Stored items from a collection
>> Start

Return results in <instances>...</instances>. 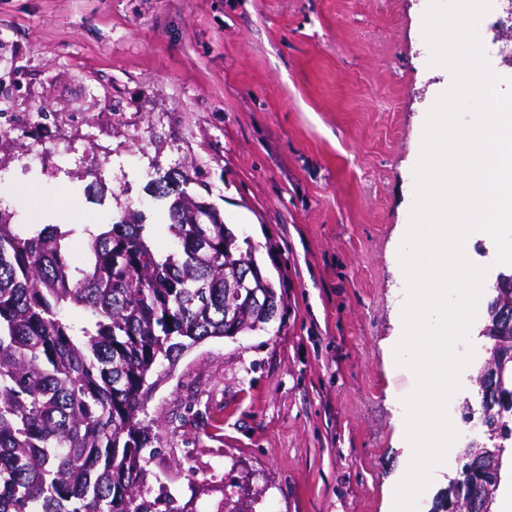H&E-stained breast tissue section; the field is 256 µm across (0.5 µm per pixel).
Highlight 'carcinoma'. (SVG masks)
<instances>
[{
  "label": "carcinoma",
  "instance_id": "obj_1",
  "mask_svg": "<svg viewBox=\"0 0 512 512\" xmlns=\"http://www.w3.org/2000/svg\"><path fill=\"white\" fill-rule=\"evenodd\" d=\"M191 183L178 169L151 180L153 198L169 200L164 254L139 210L86 229L79 263L70 232L0 210V512H152L144 450L158 435L140 415L156 369L264 329L261 307L224 324L238 289L284 303L257 246L213 205L211 223H196ZM505 394L487 418L512 434V386ZM479 492L466 463L459 493Z\"/></svg>",
  "mask_w": 512,
  "mask_h": 512
}]
</instances>
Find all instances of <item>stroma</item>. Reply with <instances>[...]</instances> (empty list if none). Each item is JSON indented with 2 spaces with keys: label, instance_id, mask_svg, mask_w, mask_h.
Listing matches in <instances>:
<instances>
[{
  "label": "stroma",
  "instance_id": "obj_1",
  "mask_svg": "<svg viewBox=\"0 0 512 512\" xmlns=\"http://www.w3.org/2000/svg\"><path fill=\"white\" fill-rule=\"evenodd\" d=\"M428 0H0V207L20 224L147 223V185L192 189L283 279L266 330L183 354L145 404L157 512H386L404 465L393 366L422 116L451 84L429 63ZM68 143L74 157L57 154ZM101 179L102 198L86 187ZM448 410L460 450L469 373Z\"/></svg>",
  "mask_w": 512,
  "mask_h": 512
}]
</instances>
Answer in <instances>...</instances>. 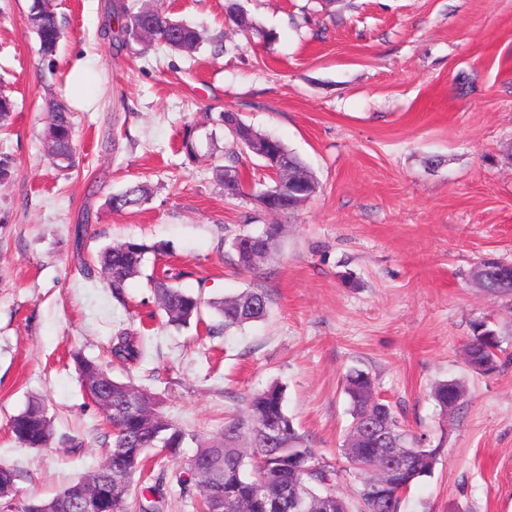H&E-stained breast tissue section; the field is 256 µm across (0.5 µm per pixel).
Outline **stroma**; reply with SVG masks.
<instances>
[{
  "mask_svg": "<svg viewBox=\"0 0 512 512\" xmlns=\"http://www.w3.org/2000/svg\"><path fill=\"white\" fill-rule=\"evenodd\" d=\"M110 0H52L64 28L45 61L27 24L29 0H0V93L17 103L0 133L11 156L0 182V463L21 498L51 496L97 468L112 440L85 395L73 353L161 398L189 435L215 436L229 412L271 384L298 430L336 468L351 422L341 377L368 372L403 425L441 447L403 512H512V296L471 280L482 258L512 262V0H248L258 32L239 35L225 0H165L175 16L223 35L226 50L187 58L101 33ZM93 76L79 104L74 66ZM73 114L75 169L44 155L49 101ZM233 110L279 138L316 177L299 210L272 215L230 199L209 163L181 151L185 123ZM146 183L143 208L108 198ZM88 223L81 249L71 231ZM278 224L264 270L233 262V234ZM163 241L113 300L96 254L128 240ZM172 264L203 300L248 288L269 298L266 320L232 336L147 319V277ZM495 329L499 369L466 363L475 323ZM147 336L148 358L112 362L120 327ZM465 387L442 415L439 381ZM52 422L49 447H22L8 427L31 397Z\"/></svg>",
  "mask_w": 512,
  "mask_h": 512,
  "instance_id": "1",
  "label": "stroma"
}]
</instances>
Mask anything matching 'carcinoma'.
I'll return each mask as SVG.
<instances>
[{
	"label": "carcinoma",
	"mask_w": 512,
	"mask_h": 512,
	"mask_svg": "<svg viewBox=\"0 0 512 512\" xmlns=\"http://www.w3.org/2000/svg\"><path fill=\"white\" fill-rule=\"evenodd\" d=\"M225 15L244 36L257 31L241 0H227ZM115 18L121 20L117 34L124 42L133 41L143 46L158 43L189 56L204 43L197 26L167 12L160 0H143L131 5L122 0L110 16L112 20ZM27 21L37 35L42 57H54L63 36L55 12L45 8L42 0H31ZM14 112V101L0 93V129L12 124ZM211 123L208 140H213L219 129L232 145L223 162L201 153V140L191 125L186 126L183 133L182 151L191 162L203 159L210 162L221 186L235 180L236 192H228L226 196L242 197L245 184L239 168L240 155L252 154L253 140L264 133L251 125L244 130H230L224 127L222 112L212 117ZM45 142L47 156L55 166L61 169L75 166L77 145L71 113L61 103L48 104ZM262 167L287 168L299 177L296 184L285 185L274 179L266 186L274 213L291 211L294 194L290 189L294 187L302 189L308 197L317 192L318 182L308 178L310 170L303 160L275 137L267 150V158L262 160ZM150 196L146 185L135 183L110 196L108 202L113 211L123 212L142 207ZM280 233V225L268 224L259 233L243 230L234 234L230 250L236 257L237 267L249 272L261 270L264 262L257 260L258 255H270ZM150 253H162V244L129 240L100 250L97 264L117 302L125 301L129 281L142 274ZM183 276L182 271L168 269L148 277L158 311L169 325L198 324L204 321L207 309L217 319V324L209 326V332L219 335L240 330L267 314L269 298L262 290L245 289L231 297L205 302L200 295L179 286ZM483 288L492 295H511L512 279L505 281L491 272ZM497 348L496 332L483 323L478 324L466 343L469 366L483 374L495 371ZM110 354L116 362L133 365L145 360L149 350L146 340L136 330L123 327L112 334ZM74 360L79 379L112 381L114 410L103 411L112 427L107 455L116 458L124 471L133 476L143 473L151 448L157 455L175 457L181 453L187 433L164 416L160 402H155L148 414L122 412L117 406L131 382L112 378L107 366L95 360L80 355L74 356ZM343 390L349 400L352 421L347 435L351 447H343L341 452L349 464L348 472L358 480L354 500H348L337 491L340 472L310 447L286 411L283 387L274 384L252 394L245 411L227 417L218 435L197 440L186 470L171 476L161 472L150 484L127 486L122 500L112 503V512H165V487L172 480L184 493L198 492L202 512H209L211 498L216 493L223 498V512H303L300 492L304 488L323 499L320 512H401L403 495L413 483L433 472L440 447L426 446L423 437L408 433L392 406L376 396L367 372L357 368L349 370L343 378ZM464 393L460 381L447 379L434 387L432 396L446 414L448 407ZM9 429L26 448L41 449L50 445L51 421L37 397L29 398L25 407L10 417ZM394 448L402 452L403 460L388 467L386 462ZM16 477L15 469L0 464V494L3 495L0 502L8 504L9 512H48L53 504L66 501L74 504L72 512H87L78 497L87 481L85 475L48 498L32 501L19 498Z\"/></svg>",
	"instance_id": "carcinoma-1"
}]
</instances>
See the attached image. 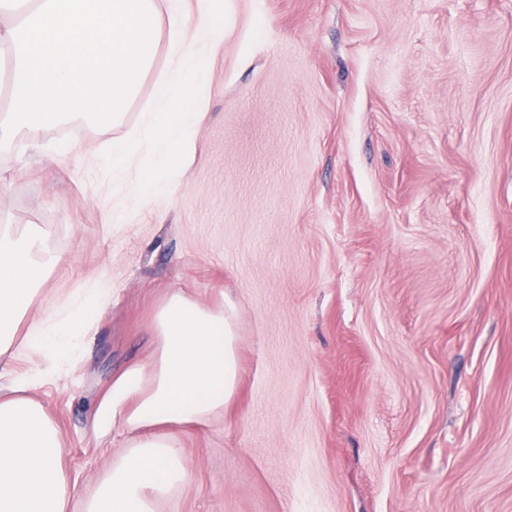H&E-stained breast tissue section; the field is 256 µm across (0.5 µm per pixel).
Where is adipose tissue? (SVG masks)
<instances>
[{
    "mask_svg": "<svg viewBox=\"0 0 512 512\" xmlns=\"http://www.w3.org/2000/svg\"><path fill=\"white\" fill-rule=\"evenodd\" d=\"M54 263L35 235L0 232V357L19 342L46 362L0 387V512H69L73 497L61 432L32 391L46 369L72 364L112 290L96 280L48 314L28 317L29 298ZM151 332L148 360L115 374L95 401V431L119 432L126 444L82 512H156V501L189 478L178 428L208 424L237 391L232 303L208 309L172 293Z\"/></svg>",
    "mask_w": 512,
    "mask_h": 512,
    "instance_id": "1",
    "label": "adipose tissue"
}]
</instances>
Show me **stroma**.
I'll return each mask as SVG.
<instances>
[{
  "label": "stroma",
  "mask_w": 512,
  "mask_h": 512,
  "mask_svg": "<svg viewBox=\"0 0 512 512\" xmlns=\"http://www.w3.org/2000/svg\"><path fill=\"white\" fill-rule=\"evenodd\" d=\"M197 154L111 228L103 146L0 153V225L59 262L42 314L112 289L36 393L83 496L123 446L93 403L175 291L235 308L238 389L181 429L159 512H512V0H227Z\"/></svg>",
  "instance_id": "1"
}]
</instances>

>> End

— REQUIREMENTS —
Pull out all lines from the entries above that include the word "carcinoma".

— FINISHED ANSWER —
Highlight 'carcinoma'. (SVG masks)
  "label": "carcinoma",
Mask anything matching 'carcinoma'.
	"label": "carcinoma",
	"instance_id": "carcinoma-1"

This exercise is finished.